Stored data
★ ★ ★ ★

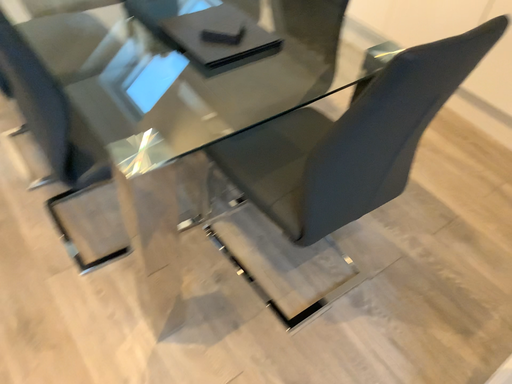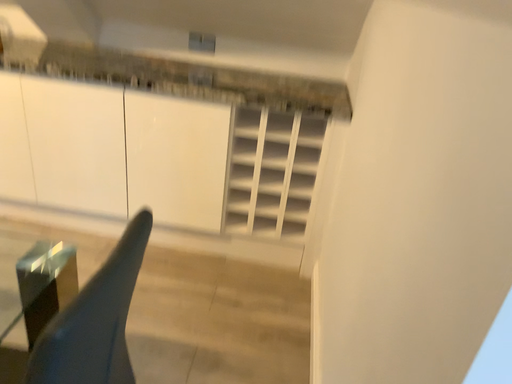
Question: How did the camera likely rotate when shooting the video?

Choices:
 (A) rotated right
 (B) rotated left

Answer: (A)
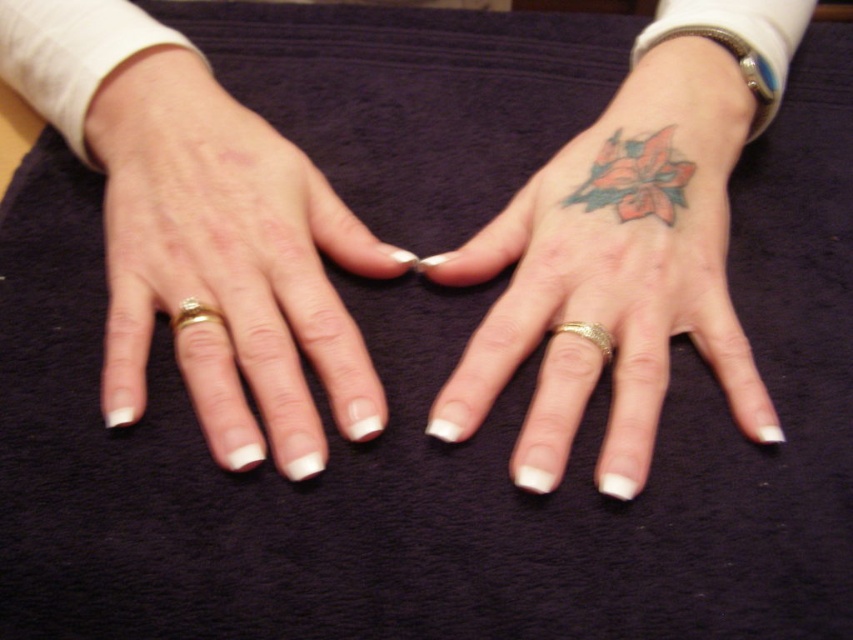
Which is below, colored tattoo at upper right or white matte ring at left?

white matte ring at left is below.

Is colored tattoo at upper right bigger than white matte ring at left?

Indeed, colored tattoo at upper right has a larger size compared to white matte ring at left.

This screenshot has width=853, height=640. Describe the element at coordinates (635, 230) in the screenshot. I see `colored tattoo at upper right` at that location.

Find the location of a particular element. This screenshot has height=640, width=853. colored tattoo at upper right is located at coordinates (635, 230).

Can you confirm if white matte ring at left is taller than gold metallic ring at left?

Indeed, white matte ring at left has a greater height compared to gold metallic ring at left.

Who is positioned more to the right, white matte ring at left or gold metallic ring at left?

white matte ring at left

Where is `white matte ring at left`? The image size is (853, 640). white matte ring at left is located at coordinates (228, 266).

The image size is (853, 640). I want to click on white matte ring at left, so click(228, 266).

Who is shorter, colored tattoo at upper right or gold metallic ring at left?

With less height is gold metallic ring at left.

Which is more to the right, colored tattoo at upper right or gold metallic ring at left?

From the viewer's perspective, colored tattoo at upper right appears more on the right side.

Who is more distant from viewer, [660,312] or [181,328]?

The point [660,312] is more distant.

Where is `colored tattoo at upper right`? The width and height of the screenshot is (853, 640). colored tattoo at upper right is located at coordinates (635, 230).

★ ★ ★ ★

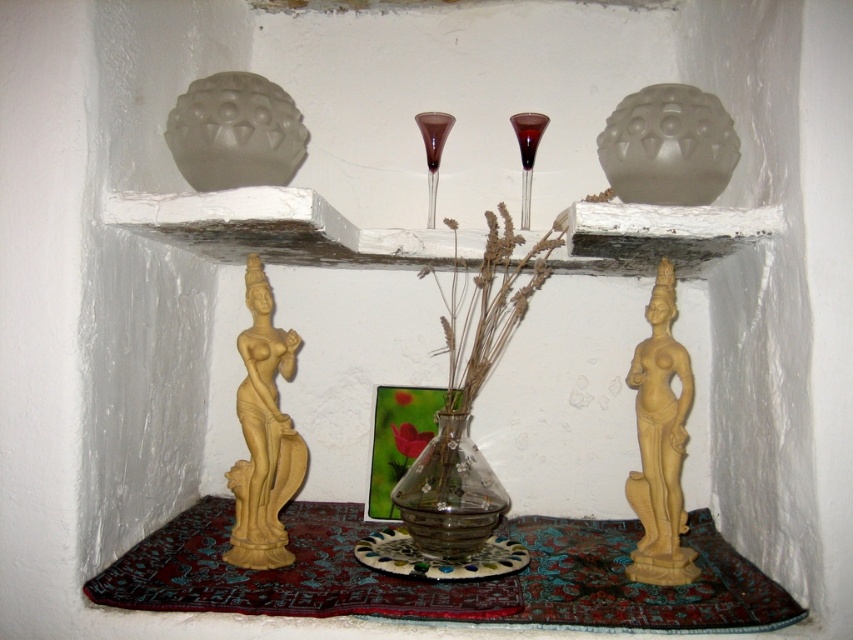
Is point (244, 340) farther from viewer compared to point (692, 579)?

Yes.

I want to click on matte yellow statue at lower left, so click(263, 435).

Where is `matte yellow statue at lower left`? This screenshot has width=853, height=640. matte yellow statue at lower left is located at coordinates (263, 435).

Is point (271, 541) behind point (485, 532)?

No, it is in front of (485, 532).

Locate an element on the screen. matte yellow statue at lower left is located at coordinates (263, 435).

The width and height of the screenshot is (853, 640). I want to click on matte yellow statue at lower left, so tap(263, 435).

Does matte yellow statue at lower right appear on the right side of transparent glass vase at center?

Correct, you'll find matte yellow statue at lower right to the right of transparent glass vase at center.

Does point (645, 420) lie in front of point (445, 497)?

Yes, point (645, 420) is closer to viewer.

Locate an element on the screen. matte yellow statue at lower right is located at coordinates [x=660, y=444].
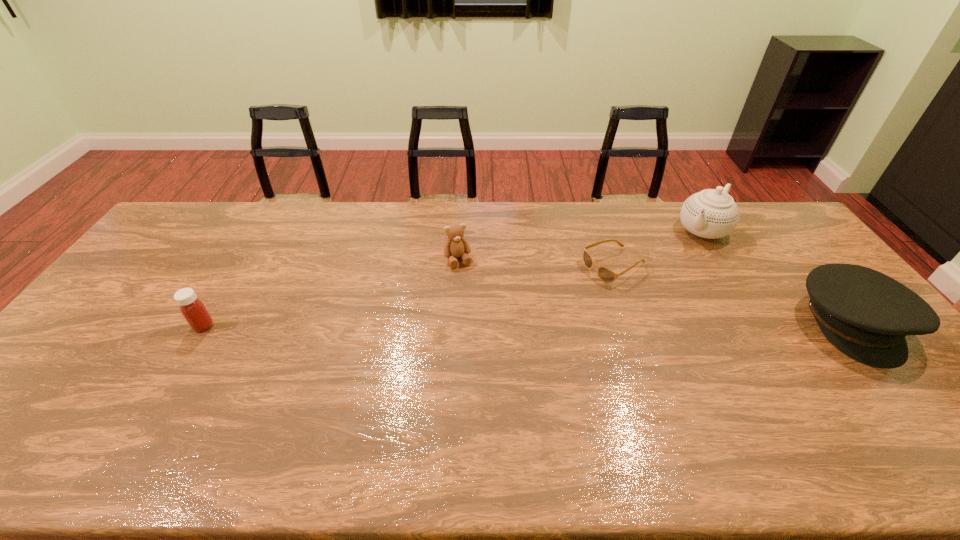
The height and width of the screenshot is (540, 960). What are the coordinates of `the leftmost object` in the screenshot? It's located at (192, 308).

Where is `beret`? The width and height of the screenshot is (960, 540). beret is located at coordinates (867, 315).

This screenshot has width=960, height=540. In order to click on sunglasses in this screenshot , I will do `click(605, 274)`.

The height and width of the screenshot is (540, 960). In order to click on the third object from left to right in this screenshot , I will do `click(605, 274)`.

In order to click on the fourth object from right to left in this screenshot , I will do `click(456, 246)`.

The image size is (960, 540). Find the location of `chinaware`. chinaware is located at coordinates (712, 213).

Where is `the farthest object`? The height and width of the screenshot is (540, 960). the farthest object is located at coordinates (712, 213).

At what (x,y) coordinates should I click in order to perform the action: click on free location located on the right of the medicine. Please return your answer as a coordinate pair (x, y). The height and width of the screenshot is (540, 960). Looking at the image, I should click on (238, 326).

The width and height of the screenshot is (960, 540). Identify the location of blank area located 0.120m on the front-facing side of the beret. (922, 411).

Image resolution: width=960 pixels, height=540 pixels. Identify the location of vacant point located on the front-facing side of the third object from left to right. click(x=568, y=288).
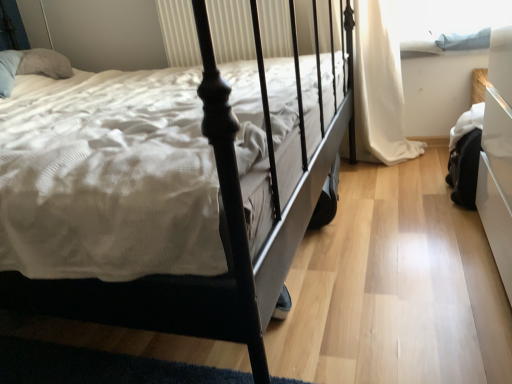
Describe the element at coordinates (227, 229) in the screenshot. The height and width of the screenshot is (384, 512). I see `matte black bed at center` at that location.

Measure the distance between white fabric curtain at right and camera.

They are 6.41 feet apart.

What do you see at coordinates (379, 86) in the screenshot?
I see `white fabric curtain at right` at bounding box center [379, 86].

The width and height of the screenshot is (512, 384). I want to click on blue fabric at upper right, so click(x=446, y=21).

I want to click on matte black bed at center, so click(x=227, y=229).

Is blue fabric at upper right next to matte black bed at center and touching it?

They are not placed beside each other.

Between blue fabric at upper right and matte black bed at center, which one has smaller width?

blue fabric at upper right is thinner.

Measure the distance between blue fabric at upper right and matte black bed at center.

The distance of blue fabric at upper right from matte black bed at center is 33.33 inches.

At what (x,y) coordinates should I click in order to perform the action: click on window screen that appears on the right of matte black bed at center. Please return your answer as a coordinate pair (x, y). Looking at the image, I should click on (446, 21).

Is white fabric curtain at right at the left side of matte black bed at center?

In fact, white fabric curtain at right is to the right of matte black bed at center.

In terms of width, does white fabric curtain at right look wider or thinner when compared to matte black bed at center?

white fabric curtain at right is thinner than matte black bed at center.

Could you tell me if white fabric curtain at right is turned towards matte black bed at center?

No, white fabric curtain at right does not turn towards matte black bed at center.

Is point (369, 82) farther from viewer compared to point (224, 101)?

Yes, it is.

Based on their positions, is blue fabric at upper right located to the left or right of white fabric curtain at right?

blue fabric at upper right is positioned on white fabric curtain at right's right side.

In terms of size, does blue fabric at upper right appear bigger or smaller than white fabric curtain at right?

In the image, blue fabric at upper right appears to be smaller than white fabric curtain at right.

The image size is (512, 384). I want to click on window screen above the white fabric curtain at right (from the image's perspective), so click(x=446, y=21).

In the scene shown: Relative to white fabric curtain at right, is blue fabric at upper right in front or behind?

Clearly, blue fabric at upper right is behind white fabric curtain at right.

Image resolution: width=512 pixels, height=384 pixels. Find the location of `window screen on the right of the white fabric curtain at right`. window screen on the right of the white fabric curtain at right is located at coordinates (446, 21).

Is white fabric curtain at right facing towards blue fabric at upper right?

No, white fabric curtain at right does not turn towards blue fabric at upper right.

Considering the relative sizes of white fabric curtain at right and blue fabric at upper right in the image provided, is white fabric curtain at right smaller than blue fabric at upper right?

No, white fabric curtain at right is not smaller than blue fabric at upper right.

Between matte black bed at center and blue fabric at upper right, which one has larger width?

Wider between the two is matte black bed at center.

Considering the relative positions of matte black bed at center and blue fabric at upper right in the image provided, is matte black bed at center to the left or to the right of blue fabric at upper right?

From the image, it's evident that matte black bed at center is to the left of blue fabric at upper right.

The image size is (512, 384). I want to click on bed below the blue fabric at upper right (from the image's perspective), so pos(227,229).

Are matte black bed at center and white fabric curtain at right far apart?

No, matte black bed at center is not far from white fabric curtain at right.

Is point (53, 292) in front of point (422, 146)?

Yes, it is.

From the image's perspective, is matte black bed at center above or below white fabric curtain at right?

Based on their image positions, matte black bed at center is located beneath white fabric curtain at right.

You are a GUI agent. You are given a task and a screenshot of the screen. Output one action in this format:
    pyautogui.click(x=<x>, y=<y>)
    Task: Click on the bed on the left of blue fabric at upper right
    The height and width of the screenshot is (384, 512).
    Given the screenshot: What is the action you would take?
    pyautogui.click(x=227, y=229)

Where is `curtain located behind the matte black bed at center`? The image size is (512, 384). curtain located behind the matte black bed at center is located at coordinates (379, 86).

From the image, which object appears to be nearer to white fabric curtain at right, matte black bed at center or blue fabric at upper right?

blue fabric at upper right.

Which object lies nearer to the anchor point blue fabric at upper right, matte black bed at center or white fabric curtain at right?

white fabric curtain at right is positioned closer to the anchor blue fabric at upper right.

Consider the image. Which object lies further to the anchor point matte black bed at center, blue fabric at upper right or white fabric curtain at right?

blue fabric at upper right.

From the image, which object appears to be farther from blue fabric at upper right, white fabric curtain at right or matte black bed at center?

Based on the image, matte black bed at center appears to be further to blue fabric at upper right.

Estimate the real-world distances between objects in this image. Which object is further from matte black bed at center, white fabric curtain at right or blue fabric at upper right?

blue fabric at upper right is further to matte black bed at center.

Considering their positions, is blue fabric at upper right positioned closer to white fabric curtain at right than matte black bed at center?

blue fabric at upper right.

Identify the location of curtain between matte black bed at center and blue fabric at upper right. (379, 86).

★ ★ ★ ★

Action item
Copy the lines above verbatim, beginning with the line that contains "In the scene" and continuing through the line that contains "Considering the relative sizes".

Answer section
In the scene shown: Relative to white fabric curtain at right, is blue fabric at upper right in front or behind?

Clearly, blue fabric at upper right is behind white fabric curtain at right.

Image resolution: width=512 pixels, height=384 pixels. Find the location of `window screen on the right of the white fabric curtain at right`. window screen on the right of the white fabric curtain at right is located at coordinates (446, 21).

Is white fabric curtain at right facing towards blue fabric at upper right?

No, white fabric curtain at right does not turn towards blue fabric at upper right.

Considering the relative sizes of white fabric curtain at right and blue fabric at upper right in the image provided, is white fabric curtain at right smaller than blue fabric at upper right?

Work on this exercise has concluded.